**TASK DATA**
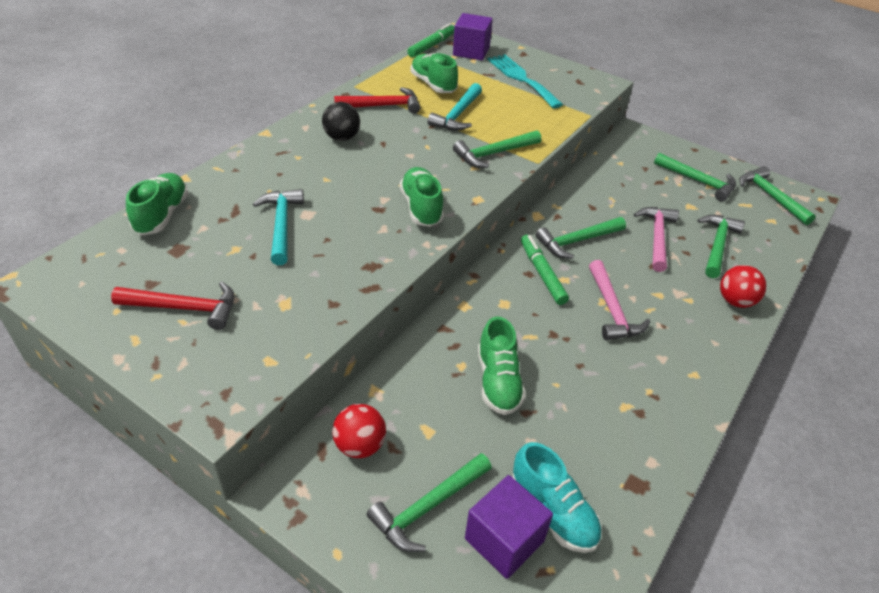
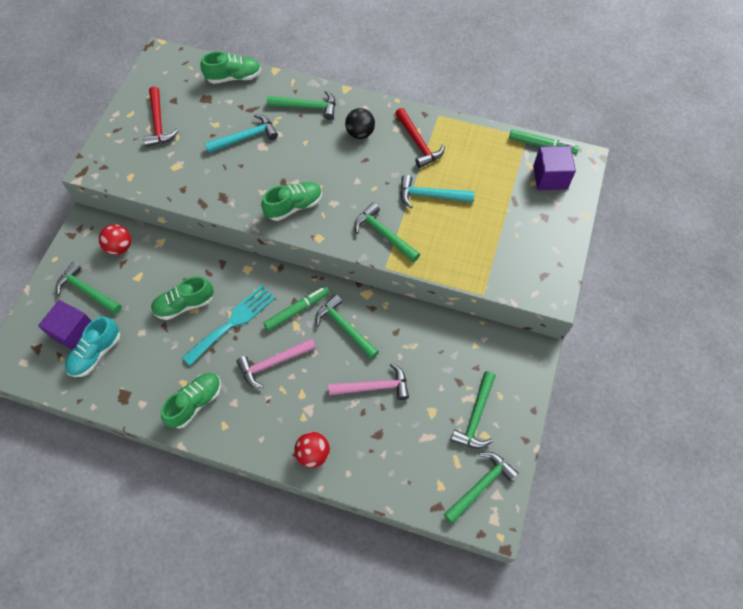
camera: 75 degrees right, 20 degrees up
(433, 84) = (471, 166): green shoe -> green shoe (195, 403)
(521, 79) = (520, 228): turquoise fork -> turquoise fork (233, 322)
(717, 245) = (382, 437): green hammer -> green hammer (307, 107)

* * *

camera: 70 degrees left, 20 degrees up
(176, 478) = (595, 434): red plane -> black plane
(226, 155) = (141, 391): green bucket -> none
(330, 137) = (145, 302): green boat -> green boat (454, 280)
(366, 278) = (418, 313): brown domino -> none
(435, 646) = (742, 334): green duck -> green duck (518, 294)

**TASK BRIEF**
Among the entries above, locate the lines containing "(330, 137) = (145, 302): green" and "(435, 646) = (742, 334): green", and transcribe exactly those two lines and all lines between.

**RESPONSE AREA**
(330, 137) = (145, 302): green boat -> green boat (454, 280)
(366, 278) = (418, 313): brown domino -> none
(435, 646) = (742, 334): green duck -> green duck (518, 294)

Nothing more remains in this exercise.